### What to produce
Begin with the line in which "U16: XNOR 74HC266" appears and end with the final line of the entries. Retype each one exactly and add nothing.

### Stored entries
——————————
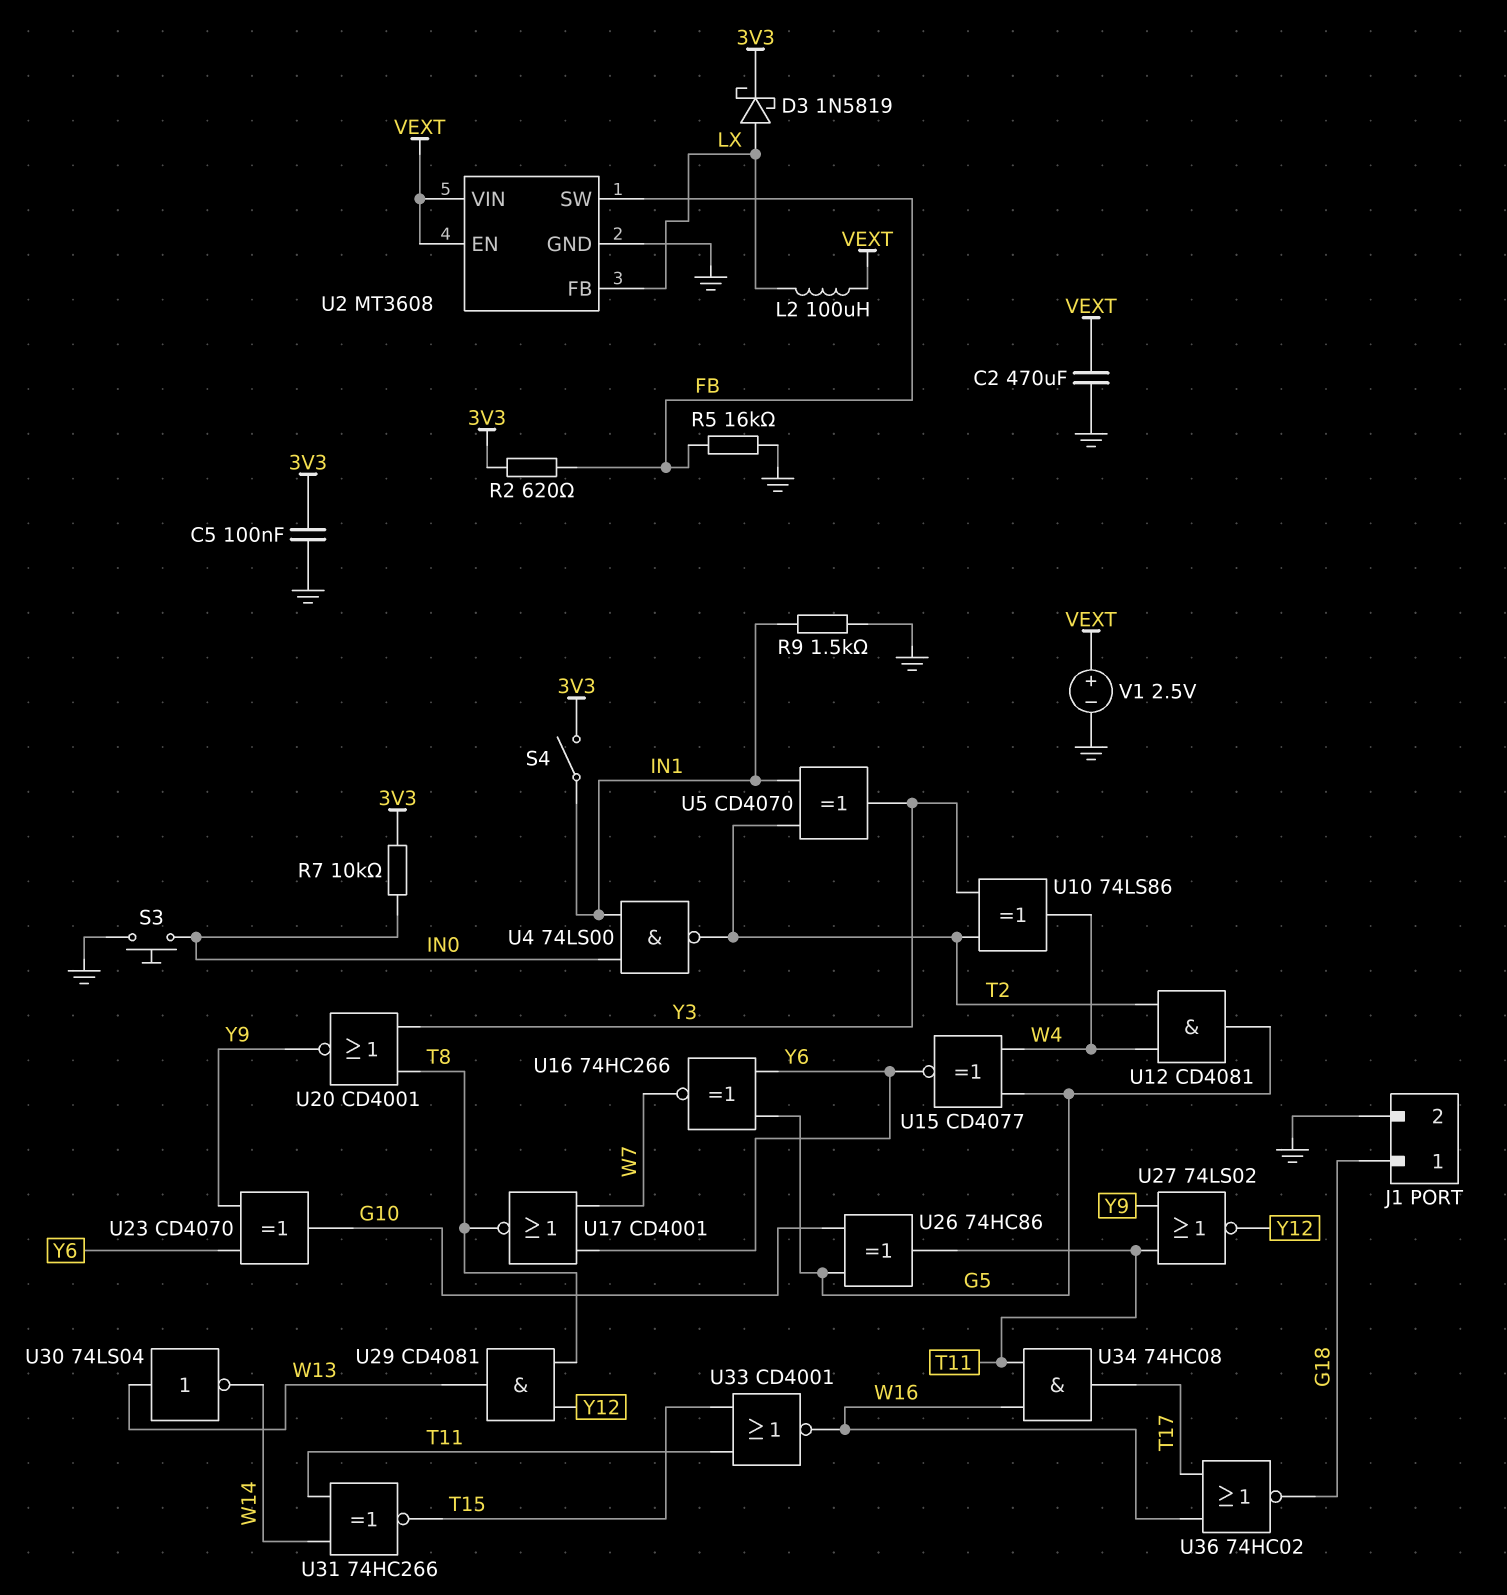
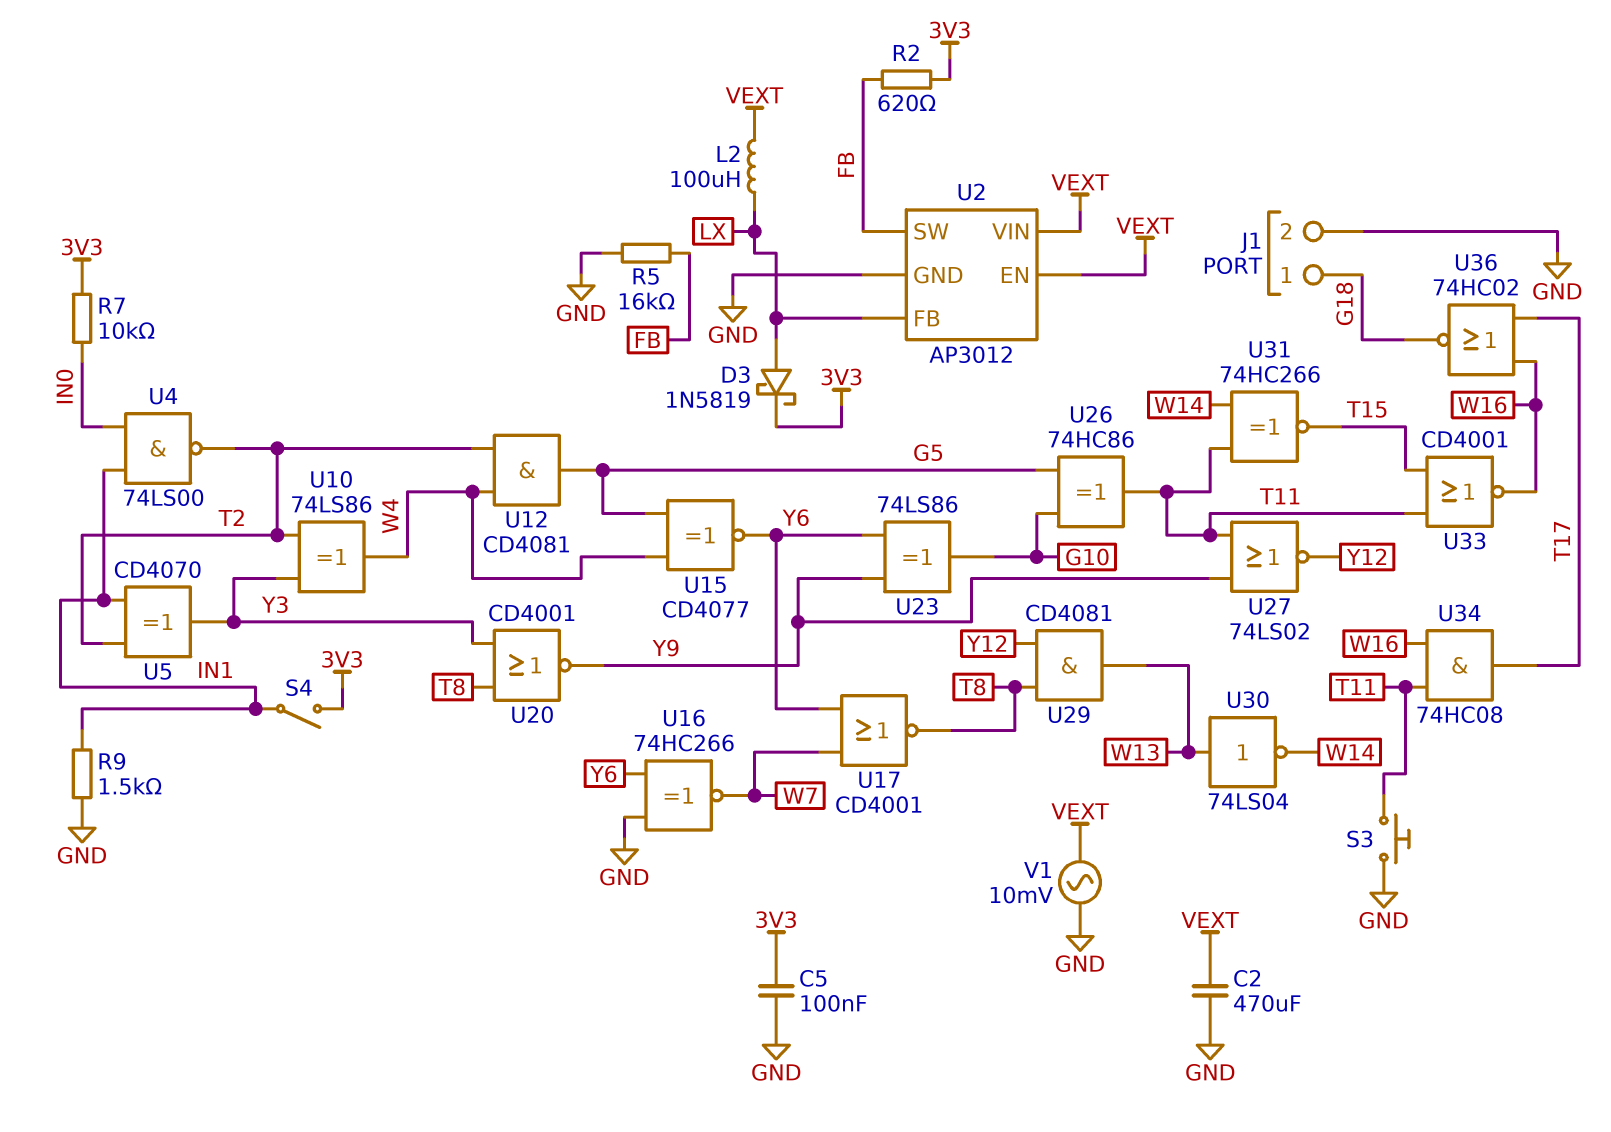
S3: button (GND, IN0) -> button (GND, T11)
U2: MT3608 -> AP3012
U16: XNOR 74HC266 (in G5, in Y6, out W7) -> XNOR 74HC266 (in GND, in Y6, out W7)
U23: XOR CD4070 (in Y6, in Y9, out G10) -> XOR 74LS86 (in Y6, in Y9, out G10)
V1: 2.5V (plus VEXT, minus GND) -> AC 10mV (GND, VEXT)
——————————
### Answer section
U16: XNOR 74HC266 (in G5, in Y6, out W7) -> XNOR 74HC266 (in GND, in Y6, out W7)
U23: XOR CD4070 (in Y6, in Y9, out G10) -> XOR 74LS86 (in Y6, in Y9, out G10)
V1: 2.5V (plus VEXT, minus GND) -> AC 10mV (GND, VEXT)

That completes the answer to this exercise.